*** Stored data ***
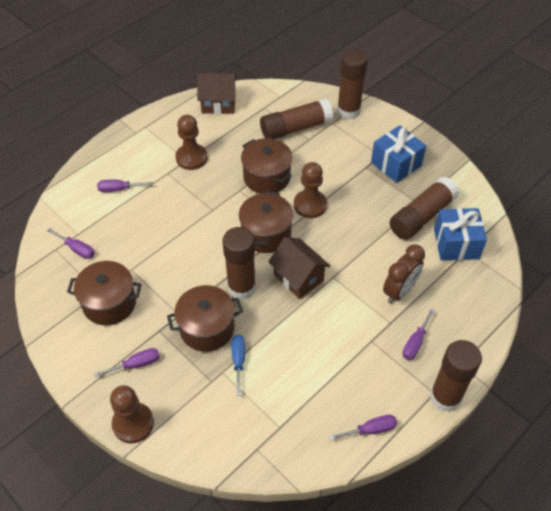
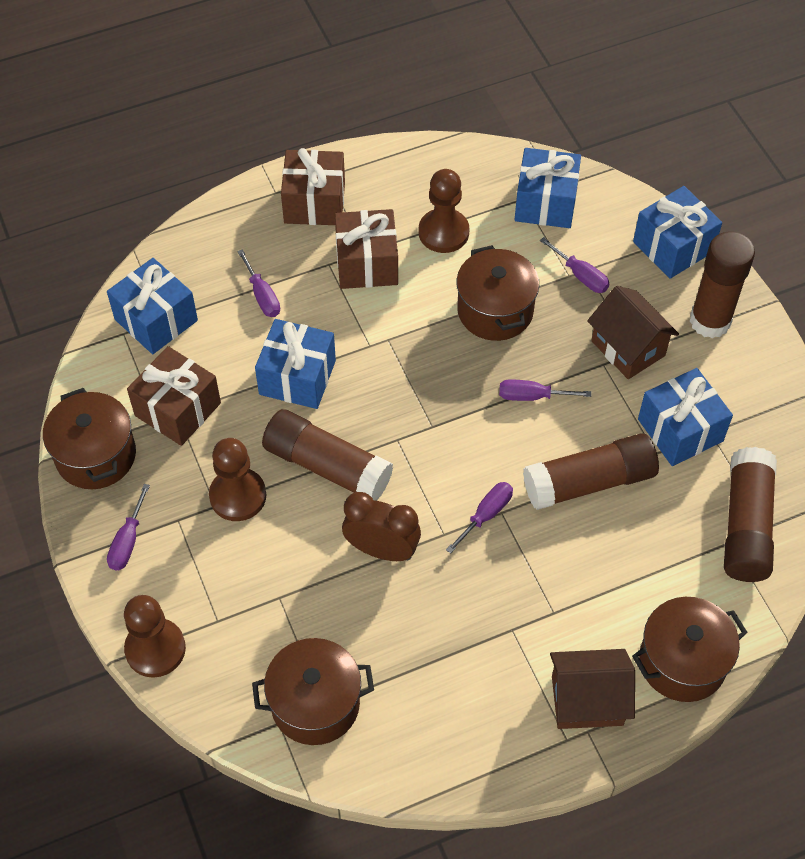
blue gift: 2 -> 5
blue screwdriver: 1 -> 0
brown gift: 0 -> 3
brown glue stick: 5 -> 4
***
• _Description of the task_:
Each line of the data should be printed again exactly. Please leave pictures out.

• _Result of this exercise_:
blue gift: 2 -> 5
blue screwdriver: 1 -> 0
brown gift: 0 -> 3
brown glue stick: 5 -> 4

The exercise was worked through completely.